Target pointing data:
##############################

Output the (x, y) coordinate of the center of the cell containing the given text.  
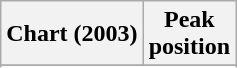
Chart (2003) (72, 34)
Peakposition (189, 34)
Find where the given text appears and provide that cell's center as (X, Y) coordinate. 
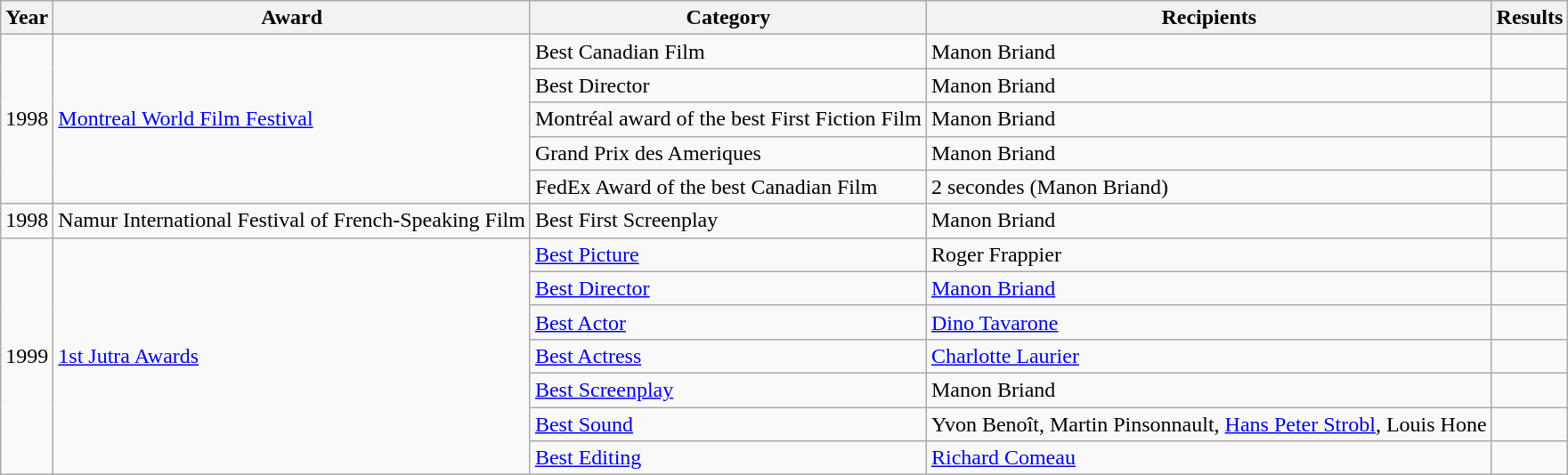
Best First Screenplay (728, 221)
Richard Comeau (1209, 459)
Results (1530, 18)
Best Canadian Film (728, 52)
Roger Frappier (1209, 255)
1st Jutra Awards (292, 356)
Best Sound (728, 425)
Best Editing (728, 459)
Dino Tavarone (1209, 322)
Namur International Festival of French-Speaking Film (292, 221)
Recipients (1209, 18)
Yvon Benoît, Martin Pinsonnault, Hans Peter Strobl, Louis Hone (1209, 425)
FedEx Award of the best Canadian Film (728, 187)
Best Actress (728, 356)
Best Actor (728, 322)
Year (27, 18)
Montréal award of the best First Fiction Film (728, 119)
Montreal World Film Festival (292, 119)
2 secondes (Manon Briand) (1209, 187)
Grand Prix des Ameriques (728, 153)
Charlotte Laurier (1209, 356)
1999 (27, 356)
Best Picture (728, 255)
Category (728, 18)
Best Screenplay (728, 390)
Award (292, 18)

##############################

To be done
Can you rewrite the records from the line with "Chart (2003) (72, 34)" through the end of the records, replacing "Festival" with "Gala" and leaving everything else unchanged? Leave the pictures out of your answer.

Solution to this problem
Chart (2003) (72, 34)
Peakposition (189, 34)
Find where the given text appears and provide that cell's center as (X, Y) coordinate. 
Best First Screenplay (728, 221)
Richard Comeau (1209, 459)
Results (1530, 18)
Best Canadian Film (728, 52)
Roger Frappier (1209, 255)
1st Jutra Awards (292, 356)
Best Sound (728, 425)
Best Editing (728, 459)
Dino Tavarone (1209, 322)
Namur International Gala of French-Speaking Film (292, 221)
Recipients (1209, 18)
Yvon Benoît, Martin Pinsonnault, Hans Peter Strobl, Louis Hone (1209, 425)
FedEx Award of the best Canadian Film (728, 187)
Best Actress (728, 356)
Best Actor (728, 322)
Year (27, 18)
Montréal award of the best First Fiction Film (728, 119)
Montreal World Film Gala (292, 119)
2 secondes (Manon Briand) (1209, 187)
Grand Prix des Ameriques (728, 153)
Charlotte Laurier (1209, 356)
1999 (27, 356)
Best Picture (728, 255)
Category (728, 18)
Best Screenplay (728, 390)
Award (292, 18)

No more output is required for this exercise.